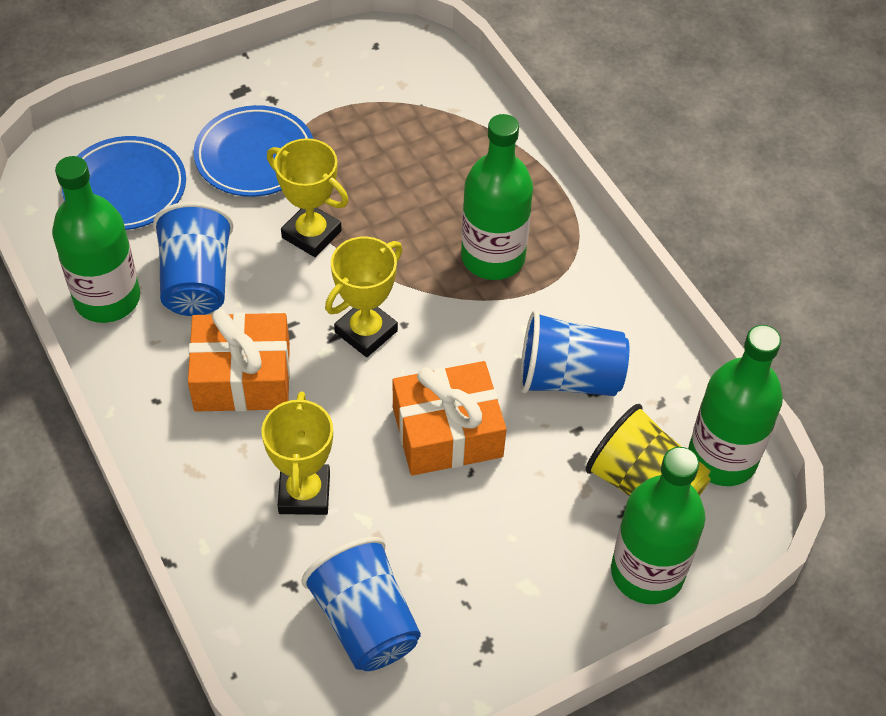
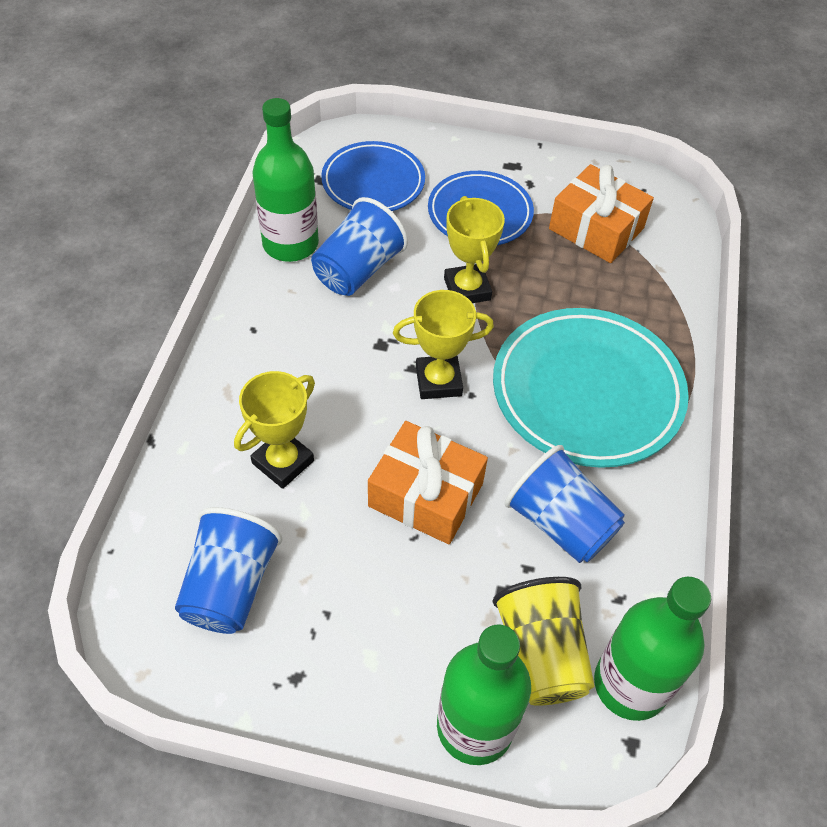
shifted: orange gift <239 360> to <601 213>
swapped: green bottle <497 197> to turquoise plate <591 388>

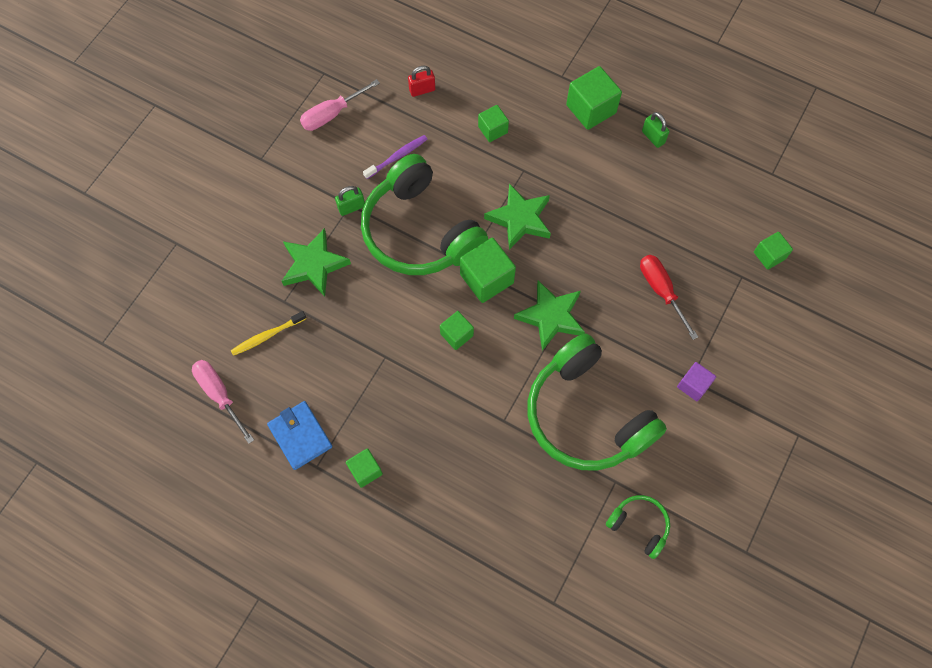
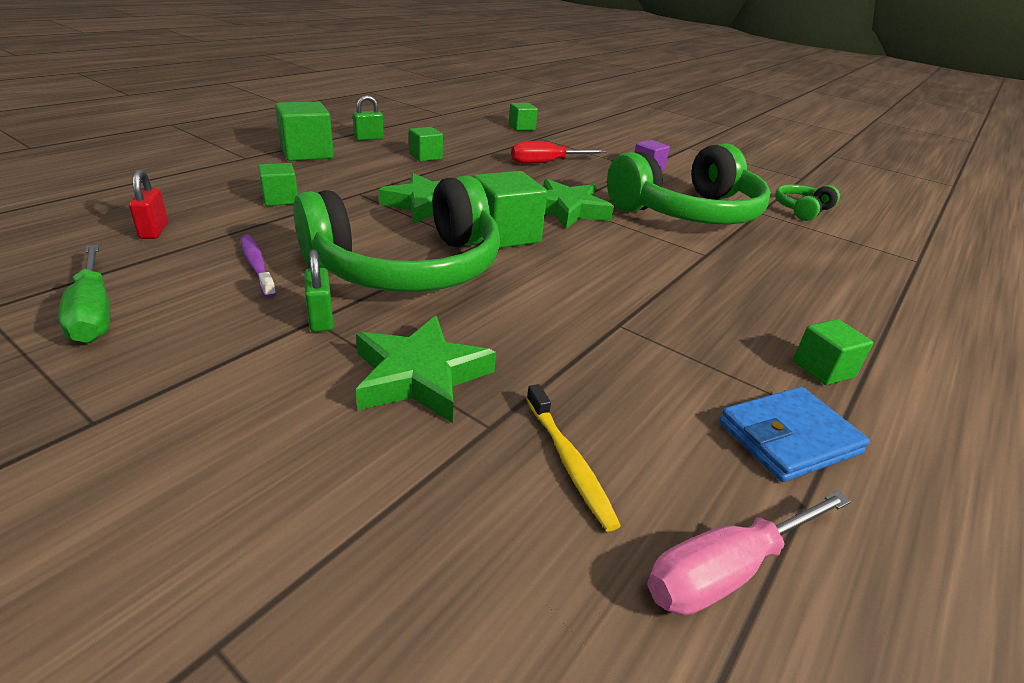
shifted: green cube <457 330> to <426 144>
repainted: pink screwdriver <340 105> to green screwdriver <84 294>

□ □ □ □ □ □ □

BRIEF.
Print, exactly and only, the lines running from the line with "swapped: green bottle" through the last line of the data, including both. Skip any picture.

SOLUTION.
swapped: green bottle <497 197> to turquoise plate <591 388>

shifted: green cube <457 330> to <426 144>
repainted: pink screwdriver <340 105> to green screwdriver <84 294>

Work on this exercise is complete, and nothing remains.